--- start DATA FOR THE TASK ---
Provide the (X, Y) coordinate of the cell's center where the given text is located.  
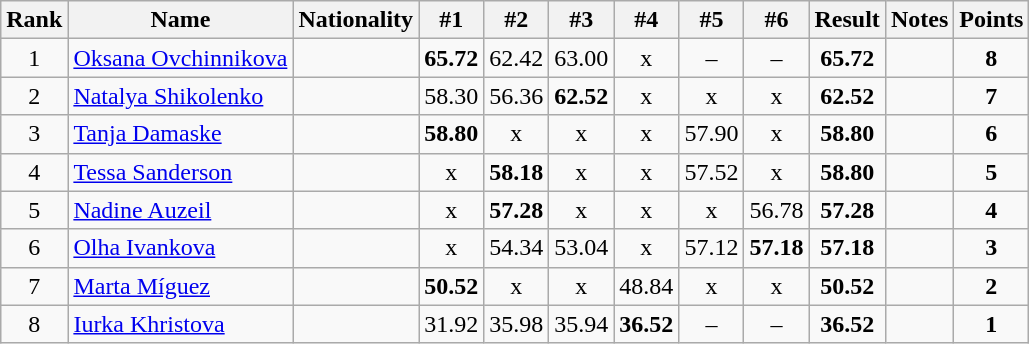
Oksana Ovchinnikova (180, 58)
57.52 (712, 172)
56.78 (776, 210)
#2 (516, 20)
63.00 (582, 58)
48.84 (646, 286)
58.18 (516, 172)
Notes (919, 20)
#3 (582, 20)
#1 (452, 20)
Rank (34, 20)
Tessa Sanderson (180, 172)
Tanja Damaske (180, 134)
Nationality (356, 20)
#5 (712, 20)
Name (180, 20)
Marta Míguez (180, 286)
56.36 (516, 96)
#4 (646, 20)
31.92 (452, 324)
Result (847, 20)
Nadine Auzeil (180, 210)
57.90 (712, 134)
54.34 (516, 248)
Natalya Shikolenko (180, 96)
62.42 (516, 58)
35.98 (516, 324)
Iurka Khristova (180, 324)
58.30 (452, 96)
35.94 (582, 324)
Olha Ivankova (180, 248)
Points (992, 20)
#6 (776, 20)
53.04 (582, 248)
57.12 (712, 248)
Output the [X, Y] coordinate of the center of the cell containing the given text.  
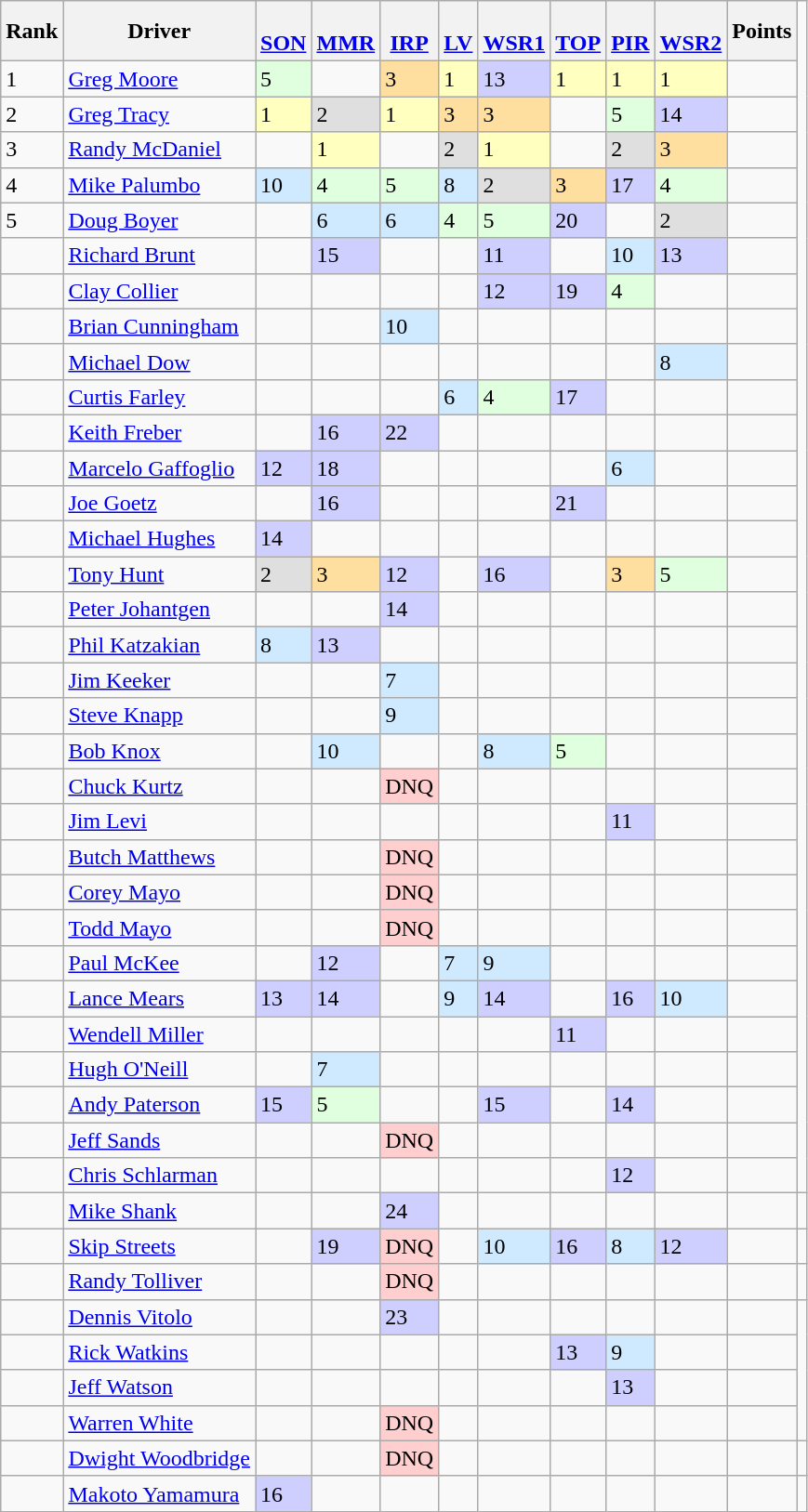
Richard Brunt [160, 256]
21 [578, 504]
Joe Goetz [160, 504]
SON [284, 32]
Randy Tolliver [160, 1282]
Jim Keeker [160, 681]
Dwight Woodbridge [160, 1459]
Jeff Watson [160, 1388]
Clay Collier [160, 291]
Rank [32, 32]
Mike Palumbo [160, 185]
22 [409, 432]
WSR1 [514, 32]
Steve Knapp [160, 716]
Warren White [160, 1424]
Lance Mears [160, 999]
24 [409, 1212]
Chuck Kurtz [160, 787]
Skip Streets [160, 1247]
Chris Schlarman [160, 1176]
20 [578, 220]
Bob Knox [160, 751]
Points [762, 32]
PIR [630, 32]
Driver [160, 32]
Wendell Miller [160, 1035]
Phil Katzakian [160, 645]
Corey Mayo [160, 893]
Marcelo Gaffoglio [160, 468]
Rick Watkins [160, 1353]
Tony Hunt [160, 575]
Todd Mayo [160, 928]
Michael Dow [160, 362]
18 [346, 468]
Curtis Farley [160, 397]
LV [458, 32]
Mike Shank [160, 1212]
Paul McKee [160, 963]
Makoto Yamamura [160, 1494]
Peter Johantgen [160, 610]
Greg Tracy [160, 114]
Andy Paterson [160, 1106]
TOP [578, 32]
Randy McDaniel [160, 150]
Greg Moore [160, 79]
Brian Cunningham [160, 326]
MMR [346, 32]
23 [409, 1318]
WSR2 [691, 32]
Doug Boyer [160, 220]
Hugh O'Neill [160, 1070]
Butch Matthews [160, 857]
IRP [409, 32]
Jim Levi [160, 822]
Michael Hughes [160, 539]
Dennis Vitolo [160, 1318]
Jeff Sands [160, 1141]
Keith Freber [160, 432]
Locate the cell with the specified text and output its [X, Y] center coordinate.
--- end DATA FOR THE TASK ---
--- start DATA FOR THE TASK ---
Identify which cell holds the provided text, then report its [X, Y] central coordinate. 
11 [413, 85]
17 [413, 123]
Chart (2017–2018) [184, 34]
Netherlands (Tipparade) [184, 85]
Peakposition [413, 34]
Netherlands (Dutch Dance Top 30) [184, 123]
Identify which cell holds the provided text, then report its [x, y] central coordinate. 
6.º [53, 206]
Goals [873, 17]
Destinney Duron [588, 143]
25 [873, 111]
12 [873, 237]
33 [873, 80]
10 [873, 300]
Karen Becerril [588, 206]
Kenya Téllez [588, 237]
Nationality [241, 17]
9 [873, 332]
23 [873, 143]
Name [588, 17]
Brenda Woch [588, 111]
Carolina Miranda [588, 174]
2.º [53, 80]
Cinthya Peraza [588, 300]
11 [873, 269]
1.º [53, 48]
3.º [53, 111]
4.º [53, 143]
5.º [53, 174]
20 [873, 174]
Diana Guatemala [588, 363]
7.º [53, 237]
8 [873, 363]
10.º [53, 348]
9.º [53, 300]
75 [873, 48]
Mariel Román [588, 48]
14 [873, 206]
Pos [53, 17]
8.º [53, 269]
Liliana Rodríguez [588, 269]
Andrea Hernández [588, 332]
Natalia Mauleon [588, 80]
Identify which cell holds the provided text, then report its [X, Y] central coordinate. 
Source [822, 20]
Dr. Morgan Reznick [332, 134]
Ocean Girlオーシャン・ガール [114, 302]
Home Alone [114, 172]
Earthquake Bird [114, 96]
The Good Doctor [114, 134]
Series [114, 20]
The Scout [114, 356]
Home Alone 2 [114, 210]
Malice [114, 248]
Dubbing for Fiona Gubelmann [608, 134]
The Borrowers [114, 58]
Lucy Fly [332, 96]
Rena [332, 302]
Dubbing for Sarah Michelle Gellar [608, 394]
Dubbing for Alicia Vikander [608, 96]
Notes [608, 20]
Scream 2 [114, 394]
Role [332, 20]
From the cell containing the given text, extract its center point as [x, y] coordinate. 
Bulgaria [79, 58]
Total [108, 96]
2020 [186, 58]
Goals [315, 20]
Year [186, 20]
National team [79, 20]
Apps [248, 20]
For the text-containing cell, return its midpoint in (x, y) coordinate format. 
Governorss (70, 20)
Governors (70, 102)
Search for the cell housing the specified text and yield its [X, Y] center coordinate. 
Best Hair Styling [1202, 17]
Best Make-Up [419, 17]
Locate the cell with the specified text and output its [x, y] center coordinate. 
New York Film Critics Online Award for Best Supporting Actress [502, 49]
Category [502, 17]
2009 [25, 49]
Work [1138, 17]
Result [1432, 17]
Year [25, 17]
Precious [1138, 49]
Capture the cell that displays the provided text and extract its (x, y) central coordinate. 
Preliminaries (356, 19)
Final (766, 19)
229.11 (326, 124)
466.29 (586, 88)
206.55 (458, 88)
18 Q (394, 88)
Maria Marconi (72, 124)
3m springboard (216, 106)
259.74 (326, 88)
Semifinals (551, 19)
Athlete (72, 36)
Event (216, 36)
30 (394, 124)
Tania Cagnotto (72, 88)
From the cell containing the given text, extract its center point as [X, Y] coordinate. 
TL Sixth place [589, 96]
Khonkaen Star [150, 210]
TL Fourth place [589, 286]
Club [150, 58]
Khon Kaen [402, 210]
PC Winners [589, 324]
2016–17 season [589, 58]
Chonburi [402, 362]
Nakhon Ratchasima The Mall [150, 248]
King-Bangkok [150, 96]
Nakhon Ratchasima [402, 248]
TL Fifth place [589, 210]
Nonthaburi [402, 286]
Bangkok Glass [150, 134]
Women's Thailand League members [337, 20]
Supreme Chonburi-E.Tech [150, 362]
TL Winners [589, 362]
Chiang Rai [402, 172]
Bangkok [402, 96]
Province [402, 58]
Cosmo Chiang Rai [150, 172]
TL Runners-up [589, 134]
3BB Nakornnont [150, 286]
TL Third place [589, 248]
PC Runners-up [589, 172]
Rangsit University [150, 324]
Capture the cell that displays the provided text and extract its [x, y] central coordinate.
--- end DATA FOR THE TASK ---
--- start DATA FOR THE TASK ---
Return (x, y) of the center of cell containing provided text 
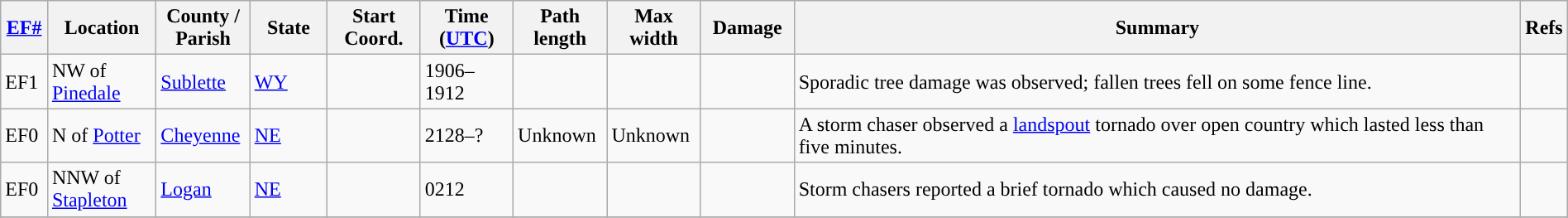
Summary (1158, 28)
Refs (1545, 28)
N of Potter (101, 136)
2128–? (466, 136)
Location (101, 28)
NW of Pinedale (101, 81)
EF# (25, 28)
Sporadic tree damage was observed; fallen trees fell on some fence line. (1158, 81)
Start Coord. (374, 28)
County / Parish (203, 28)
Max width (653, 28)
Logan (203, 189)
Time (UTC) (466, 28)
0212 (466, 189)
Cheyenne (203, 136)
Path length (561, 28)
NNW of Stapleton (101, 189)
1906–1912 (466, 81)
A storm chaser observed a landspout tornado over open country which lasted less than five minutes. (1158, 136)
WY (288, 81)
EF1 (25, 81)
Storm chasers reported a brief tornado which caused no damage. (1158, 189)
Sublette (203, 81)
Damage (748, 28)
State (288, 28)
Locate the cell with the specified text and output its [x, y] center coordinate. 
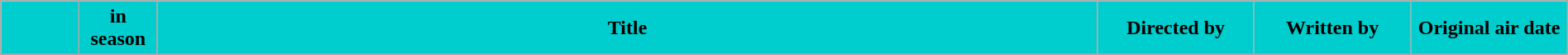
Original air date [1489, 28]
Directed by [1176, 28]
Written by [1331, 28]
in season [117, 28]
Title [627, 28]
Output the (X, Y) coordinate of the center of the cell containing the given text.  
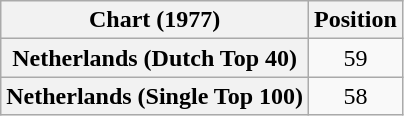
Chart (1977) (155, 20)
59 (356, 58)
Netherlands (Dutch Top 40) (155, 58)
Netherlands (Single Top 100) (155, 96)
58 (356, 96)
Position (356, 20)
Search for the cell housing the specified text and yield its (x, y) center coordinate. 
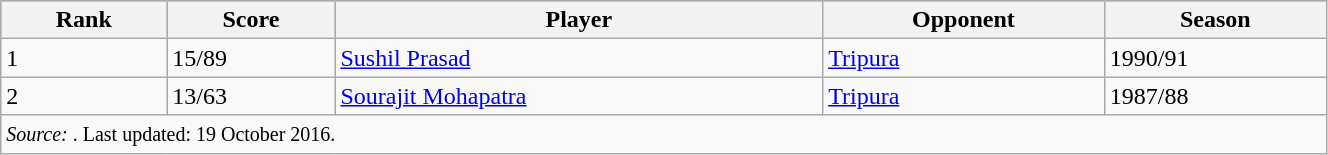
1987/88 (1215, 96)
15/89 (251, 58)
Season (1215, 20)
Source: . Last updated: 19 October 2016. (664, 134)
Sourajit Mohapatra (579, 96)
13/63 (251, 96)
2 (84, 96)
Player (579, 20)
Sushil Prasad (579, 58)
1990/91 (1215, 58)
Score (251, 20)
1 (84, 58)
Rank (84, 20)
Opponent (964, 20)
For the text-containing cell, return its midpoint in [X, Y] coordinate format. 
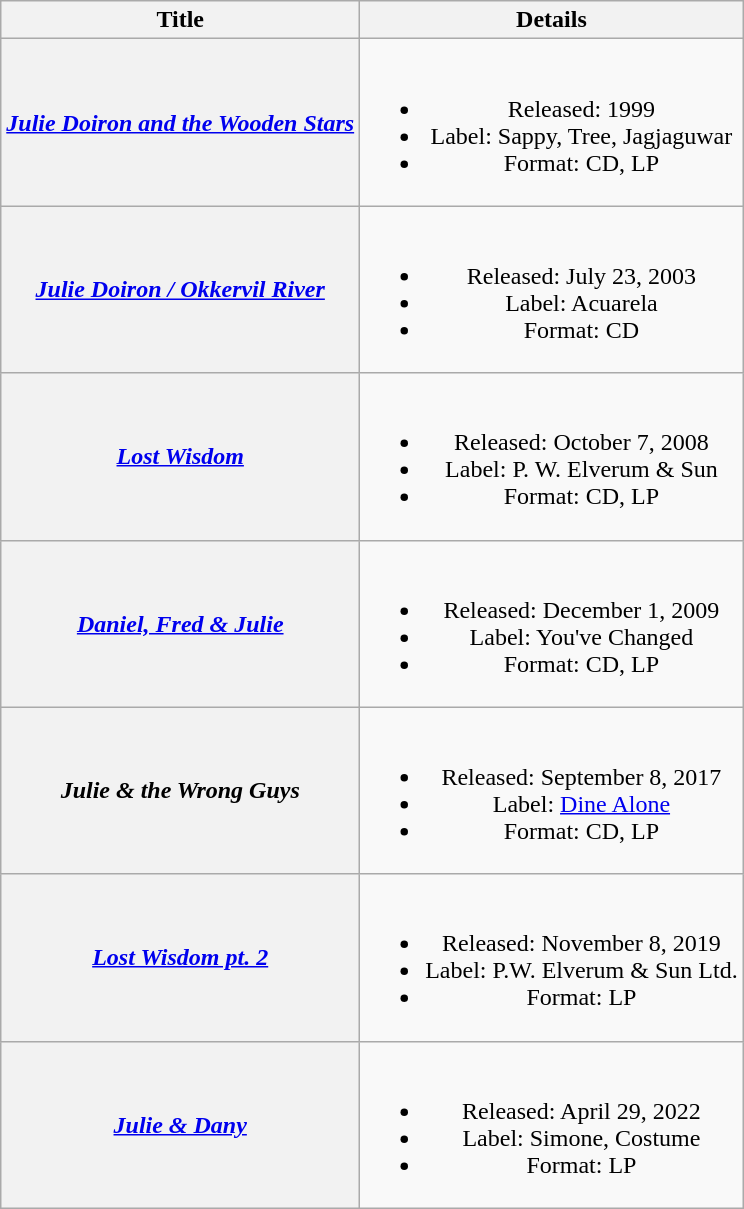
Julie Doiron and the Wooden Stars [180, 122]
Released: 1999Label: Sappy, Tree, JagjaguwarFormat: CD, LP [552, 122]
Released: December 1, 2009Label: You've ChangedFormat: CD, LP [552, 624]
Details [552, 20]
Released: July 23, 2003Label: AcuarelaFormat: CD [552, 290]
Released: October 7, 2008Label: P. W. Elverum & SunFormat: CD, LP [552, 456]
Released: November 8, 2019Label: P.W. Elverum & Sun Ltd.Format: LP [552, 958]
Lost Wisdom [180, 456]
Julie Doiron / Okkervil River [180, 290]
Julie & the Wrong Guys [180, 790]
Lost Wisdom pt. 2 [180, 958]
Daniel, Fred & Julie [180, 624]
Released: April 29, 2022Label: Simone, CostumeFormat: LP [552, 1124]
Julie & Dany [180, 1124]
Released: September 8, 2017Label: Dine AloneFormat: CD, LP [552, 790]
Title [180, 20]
--- end DATA FOR THE TASK ---
Give the lines of the material as a numbered list, starting at the line that contains "Richard Brunt [160, 256]" and ending at the line that contains "Points [762, 32]", with both of those lines included and any blank lines left out.

1. Richard Brunt [160, 256]
2. 21 [578, 504]
3. Joe Goetz [160, 504]
4. SON [284, 32]
5. Randy Tolliver [160, 1282]
6. Jim Keeker [160, 681]
7. Dwight Woodbridge [160, 1459]
8. Jeff Watson [160, 1388]
9. Clay Collier [160, 291]
10. Rank [32, 32]
11. Mike Palumbo [160, 185]
12. 22 [409, 432]
13. WSR1 [514, 32]
14. Steve Knapp [160, 716]
15. Warren White [160, 1424]
16. Lance Mears [160, 999]
17. 24 [409, 1212]
18. Chuck Kurtz [160, 787]
19. Skip Streets [160, 1247]
20. Chris Schlarman [160, 1176]
21. 20 [578, 220]
22. Bob Knox [160, 751]
23. Points [762, 32]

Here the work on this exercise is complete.